▶ _What you will do_:
Beginning with the line containing "SW2: switch (SIG5, SIG11)" and ending with the last line of the records, set down every line exactly.
------ Records to process
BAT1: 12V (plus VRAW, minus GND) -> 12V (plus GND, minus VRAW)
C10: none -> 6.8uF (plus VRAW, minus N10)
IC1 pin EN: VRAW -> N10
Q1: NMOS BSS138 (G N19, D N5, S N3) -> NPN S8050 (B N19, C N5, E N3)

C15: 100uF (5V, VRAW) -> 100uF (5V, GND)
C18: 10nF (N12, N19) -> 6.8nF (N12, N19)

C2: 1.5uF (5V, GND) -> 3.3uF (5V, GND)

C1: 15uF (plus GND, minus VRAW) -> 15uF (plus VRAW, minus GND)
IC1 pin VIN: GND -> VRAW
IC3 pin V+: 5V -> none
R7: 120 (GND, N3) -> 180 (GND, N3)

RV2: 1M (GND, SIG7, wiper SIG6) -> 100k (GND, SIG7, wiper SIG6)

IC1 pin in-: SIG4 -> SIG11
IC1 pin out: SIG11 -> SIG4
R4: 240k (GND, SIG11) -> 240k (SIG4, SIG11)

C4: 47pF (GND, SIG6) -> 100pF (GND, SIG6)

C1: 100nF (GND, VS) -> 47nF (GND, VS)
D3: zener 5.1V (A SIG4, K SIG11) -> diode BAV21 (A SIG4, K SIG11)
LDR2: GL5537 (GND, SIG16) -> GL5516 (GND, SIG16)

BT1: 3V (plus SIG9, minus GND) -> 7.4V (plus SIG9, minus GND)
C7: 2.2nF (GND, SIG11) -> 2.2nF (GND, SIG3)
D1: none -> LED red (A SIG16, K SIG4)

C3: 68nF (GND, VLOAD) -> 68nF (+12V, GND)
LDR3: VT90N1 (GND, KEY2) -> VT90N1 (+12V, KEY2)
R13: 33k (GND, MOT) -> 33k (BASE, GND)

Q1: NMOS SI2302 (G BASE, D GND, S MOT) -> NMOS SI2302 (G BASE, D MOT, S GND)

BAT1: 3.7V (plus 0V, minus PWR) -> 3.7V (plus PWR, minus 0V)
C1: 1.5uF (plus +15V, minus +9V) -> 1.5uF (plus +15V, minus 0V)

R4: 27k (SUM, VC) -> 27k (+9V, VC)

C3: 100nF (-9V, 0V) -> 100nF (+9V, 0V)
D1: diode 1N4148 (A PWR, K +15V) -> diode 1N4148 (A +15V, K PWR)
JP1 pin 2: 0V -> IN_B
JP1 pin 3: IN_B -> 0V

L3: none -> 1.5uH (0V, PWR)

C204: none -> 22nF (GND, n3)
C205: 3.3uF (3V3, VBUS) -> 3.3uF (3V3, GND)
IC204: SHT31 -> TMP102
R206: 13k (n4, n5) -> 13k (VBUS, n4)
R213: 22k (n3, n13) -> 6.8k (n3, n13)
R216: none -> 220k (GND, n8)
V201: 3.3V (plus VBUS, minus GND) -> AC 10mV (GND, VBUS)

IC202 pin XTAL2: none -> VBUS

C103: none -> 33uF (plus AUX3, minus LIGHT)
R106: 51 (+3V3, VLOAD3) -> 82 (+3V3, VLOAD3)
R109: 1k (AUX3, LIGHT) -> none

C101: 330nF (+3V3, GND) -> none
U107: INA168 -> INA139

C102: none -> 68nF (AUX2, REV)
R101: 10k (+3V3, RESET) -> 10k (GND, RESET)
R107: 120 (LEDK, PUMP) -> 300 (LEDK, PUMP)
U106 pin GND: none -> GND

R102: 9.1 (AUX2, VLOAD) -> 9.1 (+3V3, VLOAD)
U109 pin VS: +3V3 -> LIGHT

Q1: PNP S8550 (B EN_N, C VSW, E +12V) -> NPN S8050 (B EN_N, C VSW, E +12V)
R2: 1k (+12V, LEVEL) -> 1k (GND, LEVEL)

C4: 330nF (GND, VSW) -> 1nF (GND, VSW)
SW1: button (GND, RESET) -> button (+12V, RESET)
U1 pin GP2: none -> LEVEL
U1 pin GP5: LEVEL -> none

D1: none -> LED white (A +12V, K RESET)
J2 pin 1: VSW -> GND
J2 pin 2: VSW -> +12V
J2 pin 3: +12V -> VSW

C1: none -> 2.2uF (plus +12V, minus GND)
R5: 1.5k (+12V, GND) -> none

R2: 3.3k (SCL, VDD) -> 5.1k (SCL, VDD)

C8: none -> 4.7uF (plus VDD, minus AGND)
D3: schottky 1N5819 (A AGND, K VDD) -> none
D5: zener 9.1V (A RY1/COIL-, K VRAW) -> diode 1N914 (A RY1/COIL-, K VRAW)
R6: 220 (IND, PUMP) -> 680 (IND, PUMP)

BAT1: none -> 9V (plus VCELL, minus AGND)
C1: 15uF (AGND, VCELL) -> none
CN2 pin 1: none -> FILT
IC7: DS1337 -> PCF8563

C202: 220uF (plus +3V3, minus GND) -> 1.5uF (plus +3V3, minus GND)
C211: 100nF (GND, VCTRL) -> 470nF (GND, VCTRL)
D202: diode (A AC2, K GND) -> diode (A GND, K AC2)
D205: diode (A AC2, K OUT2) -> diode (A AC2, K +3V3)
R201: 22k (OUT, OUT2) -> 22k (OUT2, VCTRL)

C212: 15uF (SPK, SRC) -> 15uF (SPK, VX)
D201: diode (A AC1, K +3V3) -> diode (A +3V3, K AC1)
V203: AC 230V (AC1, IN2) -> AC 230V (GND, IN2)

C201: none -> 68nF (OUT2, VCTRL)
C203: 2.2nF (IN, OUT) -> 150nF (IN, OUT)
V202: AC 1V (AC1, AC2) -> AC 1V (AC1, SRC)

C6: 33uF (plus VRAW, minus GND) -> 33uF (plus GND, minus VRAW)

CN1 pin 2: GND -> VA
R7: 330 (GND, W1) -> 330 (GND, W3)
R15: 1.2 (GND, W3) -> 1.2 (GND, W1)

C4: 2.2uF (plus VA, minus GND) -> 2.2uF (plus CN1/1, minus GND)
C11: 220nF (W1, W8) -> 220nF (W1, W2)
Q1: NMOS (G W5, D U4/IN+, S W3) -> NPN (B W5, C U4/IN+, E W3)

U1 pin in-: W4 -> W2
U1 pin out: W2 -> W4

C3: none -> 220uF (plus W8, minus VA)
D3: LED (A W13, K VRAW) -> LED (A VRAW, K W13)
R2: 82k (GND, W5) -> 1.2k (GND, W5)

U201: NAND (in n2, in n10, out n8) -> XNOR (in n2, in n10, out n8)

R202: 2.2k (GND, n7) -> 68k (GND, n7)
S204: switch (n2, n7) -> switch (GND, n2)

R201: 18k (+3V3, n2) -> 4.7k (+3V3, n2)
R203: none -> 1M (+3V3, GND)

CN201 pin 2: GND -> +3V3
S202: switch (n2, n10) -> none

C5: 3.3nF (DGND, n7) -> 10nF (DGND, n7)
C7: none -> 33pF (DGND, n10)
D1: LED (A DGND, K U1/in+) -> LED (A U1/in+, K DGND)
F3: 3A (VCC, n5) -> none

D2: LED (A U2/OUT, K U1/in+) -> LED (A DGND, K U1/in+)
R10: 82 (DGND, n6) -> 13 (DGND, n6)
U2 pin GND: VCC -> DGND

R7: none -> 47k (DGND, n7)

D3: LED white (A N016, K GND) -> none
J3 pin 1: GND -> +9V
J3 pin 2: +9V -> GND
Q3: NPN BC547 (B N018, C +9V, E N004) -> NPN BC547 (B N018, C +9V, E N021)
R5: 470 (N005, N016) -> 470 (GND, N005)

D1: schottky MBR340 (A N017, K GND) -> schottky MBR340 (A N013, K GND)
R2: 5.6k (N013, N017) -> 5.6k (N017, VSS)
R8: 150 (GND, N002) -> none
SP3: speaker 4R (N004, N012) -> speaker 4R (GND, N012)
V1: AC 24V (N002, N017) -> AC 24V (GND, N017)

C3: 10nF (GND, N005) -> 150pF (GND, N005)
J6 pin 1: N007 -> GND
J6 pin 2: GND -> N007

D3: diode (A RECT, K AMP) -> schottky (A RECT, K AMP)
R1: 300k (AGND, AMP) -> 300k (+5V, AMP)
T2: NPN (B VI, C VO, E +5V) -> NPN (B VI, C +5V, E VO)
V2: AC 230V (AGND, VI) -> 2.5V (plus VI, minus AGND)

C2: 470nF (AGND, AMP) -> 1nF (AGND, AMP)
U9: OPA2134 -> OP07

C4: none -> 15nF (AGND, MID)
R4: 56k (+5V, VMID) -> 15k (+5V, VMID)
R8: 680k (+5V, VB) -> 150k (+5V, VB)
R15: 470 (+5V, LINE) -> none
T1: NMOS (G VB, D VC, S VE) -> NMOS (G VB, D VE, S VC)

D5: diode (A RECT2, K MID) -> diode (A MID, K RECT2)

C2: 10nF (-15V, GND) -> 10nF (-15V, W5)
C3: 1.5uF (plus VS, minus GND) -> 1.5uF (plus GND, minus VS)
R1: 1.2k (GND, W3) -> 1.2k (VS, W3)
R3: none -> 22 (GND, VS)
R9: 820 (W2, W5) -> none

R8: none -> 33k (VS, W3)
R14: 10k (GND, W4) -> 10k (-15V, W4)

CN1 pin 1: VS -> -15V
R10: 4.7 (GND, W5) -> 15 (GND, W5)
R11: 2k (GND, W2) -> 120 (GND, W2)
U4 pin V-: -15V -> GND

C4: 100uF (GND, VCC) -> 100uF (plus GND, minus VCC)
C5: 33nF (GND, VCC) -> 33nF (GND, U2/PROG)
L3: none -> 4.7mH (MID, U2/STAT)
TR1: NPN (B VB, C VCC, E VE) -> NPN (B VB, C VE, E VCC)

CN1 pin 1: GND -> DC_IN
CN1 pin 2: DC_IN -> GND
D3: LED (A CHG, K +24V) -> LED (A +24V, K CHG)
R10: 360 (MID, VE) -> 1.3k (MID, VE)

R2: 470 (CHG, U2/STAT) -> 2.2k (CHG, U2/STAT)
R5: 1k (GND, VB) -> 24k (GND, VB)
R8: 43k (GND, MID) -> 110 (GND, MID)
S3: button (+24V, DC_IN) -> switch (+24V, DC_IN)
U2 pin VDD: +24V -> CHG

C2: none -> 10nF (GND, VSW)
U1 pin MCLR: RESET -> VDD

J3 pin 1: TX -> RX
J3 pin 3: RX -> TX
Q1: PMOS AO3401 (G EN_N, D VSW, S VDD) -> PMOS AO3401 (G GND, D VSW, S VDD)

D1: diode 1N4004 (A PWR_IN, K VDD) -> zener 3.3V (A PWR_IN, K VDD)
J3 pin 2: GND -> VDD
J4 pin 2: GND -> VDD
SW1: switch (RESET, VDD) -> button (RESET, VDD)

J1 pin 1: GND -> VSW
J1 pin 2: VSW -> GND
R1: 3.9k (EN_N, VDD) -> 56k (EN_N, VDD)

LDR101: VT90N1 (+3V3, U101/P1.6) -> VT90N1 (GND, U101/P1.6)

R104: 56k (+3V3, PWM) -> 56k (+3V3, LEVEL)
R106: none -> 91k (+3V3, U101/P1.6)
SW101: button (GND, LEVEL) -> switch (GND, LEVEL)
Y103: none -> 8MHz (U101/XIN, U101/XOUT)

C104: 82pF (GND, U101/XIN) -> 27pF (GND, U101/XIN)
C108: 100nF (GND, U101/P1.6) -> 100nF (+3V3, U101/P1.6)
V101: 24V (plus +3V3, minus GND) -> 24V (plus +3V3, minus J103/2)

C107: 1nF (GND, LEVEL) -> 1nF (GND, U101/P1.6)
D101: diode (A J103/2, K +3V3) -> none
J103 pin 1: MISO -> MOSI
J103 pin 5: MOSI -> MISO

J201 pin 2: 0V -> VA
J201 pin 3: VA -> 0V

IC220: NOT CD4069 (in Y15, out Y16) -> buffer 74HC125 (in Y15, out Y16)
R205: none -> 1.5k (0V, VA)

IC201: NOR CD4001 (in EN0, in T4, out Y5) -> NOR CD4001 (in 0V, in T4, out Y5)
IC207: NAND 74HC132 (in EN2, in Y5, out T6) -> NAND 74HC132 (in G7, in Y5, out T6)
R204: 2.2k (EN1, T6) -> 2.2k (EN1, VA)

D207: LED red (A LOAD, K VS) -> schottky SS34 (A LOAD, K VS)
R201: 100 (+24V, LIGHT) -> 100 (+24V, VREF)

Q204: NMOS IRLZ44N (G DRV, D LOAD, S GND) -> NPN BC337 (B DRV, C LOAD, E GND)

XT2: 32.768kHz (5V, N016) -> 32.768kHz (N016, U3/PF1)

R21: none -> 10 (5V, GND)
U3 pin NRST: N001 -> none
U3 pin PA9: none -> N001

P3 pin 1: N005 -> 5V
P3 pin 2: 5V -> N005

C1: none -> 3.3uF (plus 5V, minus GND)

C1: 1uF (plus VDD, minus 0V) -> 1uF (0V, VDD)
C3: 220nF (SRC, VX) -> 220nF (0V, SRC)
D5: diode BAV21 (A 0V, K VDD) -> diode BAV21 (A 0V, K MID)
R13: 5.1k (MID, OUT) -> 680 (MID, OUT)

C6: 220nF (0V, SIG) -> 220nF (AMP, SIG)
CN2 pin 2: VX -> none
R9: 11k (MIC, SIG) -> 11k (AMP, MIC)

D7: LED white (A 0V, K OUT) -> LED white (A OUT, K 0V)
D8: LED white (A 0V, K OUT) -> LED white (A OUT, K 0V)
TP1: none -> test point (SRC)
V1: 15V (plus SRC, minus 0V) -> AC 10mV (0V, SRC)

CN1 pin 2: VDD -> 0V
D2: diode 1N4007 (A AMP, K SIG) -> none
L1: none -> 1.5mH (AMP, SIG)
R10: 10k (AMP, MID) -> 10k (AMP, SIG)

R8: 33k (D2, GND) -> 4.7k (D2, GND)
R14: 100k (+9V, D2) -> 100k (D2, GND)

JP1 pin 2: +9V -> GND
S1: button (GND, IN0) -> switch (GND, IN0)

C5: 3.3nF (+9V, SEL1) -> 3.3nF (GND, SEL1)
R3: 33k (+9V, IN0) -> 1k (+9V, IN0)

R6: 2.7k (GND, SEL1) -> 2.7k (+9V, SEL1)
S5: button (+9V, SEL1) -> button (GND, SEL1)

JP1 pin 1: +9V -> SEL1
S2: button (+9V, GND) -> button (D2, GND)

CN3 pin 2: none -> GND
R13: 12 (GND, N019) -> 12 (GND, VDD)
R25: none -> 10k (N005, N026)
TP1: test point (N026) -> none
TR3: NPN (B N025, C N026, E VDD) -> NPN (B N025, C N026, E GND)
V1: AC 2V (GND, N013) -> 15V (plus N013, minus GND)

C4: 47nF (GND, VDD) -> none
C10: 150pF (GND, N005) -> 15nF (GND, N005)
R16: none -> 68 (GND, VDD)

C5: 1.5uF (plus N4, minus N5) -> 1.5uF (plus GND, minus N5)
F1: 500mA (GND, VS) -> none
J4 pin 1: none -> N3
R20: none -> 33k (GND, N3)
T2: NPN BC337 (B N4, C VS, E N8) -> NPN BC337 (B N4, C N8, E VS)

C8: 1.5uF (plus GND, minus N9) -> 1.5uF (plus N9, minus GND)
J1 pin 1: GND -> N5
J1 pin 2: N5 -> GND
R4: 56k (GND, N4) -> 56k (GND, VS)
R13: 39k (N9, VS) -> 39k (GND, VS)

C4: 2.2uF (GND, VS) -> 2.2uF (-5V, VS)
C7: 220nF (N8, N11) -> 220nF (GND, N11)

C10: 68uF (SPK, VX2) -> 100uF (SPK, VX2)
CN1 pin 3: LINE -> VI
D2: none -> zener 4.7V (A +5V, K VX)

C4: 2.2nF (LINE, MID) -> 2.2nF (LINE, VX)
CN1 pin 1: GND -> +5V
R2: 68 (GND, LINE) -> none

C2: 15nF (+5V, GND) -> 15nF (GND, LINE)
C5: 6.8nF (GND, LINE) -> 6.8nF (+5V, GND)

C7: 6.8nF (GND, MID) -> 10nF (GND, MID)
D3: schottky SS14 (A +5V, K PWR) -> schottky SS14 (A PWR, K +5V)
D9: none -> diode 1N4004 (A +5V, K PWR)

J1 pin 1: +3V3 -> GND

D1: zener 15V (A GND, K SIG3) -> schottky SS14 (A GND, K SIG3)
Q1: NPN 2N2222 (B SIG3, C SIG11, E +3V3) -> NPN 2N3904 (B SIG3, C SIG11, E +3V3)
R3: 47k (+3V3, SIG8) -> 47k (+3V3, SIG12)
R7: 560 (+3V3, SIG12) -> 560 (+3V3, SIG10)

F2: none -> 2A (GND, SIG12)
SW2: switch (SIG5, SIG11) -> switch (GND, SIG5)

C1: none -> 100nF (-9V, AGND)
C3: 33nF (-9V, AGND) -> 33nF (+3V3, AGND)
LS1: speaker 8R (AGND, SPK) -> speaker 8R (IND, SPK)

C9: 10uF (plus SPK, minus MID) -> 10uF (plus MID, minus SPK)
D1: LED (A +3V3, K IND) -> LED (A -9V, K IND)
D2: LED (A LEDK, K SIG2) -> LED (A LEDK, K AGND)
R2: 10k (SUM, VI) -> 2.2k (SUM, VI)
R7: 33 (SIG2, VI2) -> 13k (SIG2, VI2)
------------
▶ _Solution for this problem_:
SW2: switch (SIG5, SIG11) -> switch (GND, SIG5)

C1: none -> 100nF (-9V, AGND)
C3: 33nF (-9V, AGND) -> 33nF (+3V3, AGND)
LS1: speaker 8R (AGND, SPK) -> speaker 8R (IND, SPK)

C9: 10uF (plus SPK, minus MID) -> 10uF (plus MID, minus SPK)
D1: LED (A +3V3, K IND) -> LED (A -9V, K IND)
D2: LED (A LEDK, K SIG2) -> LED (A LEDK, K AGND)
R2: 10k (SUM, VI) -> 2.2k (SUM, VI)
R7: 33 (SIG2, VI2) -> 13k (SIG2, VI2)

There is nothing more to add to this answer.